-------- Supplied material
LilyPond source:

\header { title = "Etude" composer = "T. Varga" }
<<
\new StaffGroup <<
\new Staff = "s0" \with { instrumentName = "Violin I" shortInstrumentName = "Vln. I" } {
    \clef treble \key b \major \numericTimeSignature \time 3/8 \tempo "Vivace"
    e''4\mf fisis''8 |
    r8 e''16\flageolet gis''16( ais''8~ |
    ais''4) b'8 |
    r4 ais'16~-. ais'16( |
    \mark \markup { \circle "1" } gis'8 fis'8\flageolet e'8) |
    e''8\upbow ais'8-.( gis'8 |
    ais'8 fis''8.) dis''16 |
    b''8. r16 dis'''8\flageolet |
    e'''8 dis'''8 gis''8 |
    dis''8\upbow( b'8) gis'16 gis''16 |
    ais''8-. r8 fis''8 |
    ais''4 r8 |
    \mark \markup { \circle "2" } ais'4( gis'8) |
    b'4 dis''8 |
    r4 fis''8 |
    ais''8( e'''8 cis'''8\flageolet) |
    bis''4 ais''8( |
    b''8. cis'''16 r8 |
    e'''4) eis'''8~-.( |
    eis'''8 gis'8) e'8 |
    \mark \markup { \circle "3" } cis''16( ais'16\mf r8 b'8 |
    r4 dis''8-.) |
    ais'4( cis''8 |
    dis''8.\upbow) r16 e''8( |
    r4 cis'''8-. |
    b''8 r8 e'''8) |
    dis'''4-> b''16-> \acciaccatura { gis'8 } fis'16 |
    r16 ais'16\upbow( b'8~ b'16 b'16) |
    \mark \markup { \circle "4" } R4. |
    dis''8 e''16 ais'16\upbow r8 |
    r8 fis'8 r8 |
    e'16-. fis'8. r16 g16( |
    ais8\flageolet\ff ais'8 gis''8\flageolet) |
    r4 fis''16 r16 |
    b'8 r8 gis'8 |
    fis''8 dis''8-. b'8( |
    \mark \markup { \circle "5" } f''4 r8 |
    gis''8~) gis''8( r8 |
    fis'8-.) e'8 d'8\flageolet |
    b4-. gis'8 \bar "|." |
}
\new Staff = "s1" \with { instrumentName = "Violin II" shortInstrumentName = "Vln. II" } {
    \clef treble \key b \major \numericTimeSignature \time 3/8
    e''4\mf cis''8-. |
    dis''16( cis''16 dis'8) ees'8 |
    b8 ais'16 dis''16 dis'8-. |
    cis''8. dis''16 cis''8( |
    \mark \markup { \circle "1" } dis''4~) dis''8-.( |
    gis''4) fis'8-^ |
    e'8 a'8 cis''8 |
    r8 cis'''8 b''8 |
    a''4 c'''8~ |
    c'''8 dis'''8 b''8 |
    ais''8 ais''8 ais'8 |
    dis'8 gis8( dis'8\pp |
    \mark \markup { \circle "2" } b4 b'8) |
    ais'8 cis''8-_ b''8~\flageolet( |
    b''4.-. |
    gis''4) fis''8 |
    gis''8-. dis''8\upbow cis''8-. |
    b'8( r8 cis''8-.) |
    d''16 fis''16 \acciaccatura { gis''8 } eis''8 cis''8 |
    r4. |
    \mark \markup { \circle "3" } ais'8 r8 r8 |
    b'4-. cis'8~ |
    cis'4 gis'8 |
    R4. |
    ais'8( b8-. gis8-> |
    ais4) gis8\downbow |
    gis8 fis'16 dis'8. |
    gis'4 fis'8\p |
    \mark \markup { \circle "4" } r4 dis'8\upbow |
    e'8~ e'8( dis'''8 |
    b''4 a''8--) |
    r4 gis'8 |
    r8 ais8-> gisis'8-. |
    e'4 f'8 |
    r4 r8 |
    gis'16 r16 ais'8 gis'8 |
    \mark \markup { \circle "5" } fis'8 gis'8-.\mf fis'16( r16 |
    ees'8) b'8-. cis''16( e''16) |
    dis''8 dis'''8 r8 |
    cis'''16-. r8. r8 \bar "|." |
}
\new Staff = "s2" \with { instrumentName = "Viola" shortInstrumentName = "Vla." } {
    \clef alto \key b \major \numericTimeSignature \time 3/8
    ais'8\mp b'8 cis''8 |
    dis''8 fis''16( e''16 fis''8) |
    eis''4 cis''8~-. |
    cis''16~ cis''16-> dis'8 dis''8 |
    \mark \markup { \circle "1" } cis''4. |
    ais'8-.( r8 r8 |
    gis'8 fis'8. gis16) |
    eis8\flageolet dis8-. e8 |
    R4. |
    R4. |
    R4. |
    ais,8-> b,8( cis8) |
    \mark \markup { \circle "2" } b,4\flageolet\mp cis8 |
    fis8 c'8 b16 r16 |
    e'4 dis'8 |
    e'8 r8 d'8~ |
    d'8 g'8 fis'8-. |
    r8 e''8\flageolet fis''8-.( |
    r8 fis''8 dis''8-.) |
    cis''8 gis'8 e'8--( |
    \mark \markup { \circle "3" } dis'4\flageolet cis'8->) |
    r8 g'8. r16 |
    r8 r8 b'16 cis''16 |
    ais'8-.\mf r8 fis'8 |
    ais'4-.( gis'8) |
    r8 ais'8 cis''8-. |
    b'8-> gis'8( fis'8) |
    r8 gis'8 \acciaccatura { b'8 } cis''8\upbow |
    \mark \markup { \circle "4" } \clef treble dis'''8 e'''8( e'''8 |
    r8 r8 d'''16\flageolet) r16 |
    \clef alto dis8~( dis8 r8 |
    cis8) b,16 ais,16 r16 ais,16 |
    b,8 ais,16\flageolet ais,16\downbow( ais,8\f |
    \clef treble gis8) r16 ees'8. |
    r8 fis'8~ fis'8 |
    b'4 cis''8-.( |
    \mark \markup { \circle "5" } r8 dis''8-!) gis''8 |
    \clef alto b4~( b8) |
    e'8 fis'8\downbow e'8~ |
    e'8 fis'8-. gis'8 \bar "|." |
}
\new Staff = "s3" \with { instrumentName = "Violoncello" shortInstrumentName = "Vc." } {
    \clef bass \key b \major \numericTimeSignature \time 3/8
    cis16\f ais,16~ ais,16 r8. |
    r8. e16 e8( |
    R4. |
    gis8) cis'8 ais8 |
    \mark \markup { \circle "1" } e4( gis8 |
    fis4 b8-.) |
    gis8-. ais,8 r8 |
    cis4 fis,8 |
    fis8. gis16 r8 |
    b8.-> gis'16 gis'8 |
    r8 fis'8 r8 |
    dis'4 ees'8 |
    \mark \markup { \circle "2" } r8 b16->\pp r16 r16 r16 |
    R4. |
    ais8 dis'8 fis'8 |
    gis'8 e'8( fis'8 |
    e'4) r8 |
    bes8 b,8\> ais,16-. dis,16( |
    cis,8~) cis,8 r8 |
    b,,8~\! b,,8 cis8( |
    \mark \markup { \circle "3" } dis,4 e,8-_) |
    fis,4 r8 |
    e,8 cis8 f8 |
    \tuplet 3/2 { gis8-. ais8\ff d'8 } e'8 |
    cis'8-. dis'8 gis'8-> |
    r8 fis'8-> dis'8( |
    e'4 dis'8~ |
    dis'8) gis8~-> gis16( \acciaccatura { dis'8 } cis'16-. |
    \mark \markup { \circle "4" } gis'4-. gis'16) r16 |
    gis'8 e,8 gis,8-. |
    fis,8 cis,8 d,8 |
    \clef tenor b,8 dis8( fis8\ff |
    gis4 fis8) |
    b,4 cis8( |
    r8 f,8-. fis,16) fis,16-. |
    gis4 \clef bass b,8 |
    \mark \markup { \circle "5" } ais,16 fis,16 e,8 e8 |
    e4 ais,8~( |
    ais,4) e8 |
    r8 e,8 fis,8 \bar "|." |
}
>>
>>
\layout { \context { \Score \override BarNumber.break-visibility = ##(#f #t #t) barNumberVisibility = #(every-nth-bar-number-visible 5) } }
----------------
*Task*
Gather every line of the rows above that contains the string "instrumentName", treating uppercase and lowercase letters as distinct, and reproduce each line in full.

*Answer*
\new Staff = "s0" \with { instrumentName = "Violin I" shortInstrumentName = "Vln. I" } {
\new Staff = "s1" \with { instrumentName = "Violin II" shortInstrumentName = "Vln. II" } {
\new Staff = "s2" \with { instrumentName = "Viola" shortInstrumentName = "Vla." } {
\new Staff = "s3" \with { instrumentName = "Violoncello" shortInstrumentName = "Vc." } {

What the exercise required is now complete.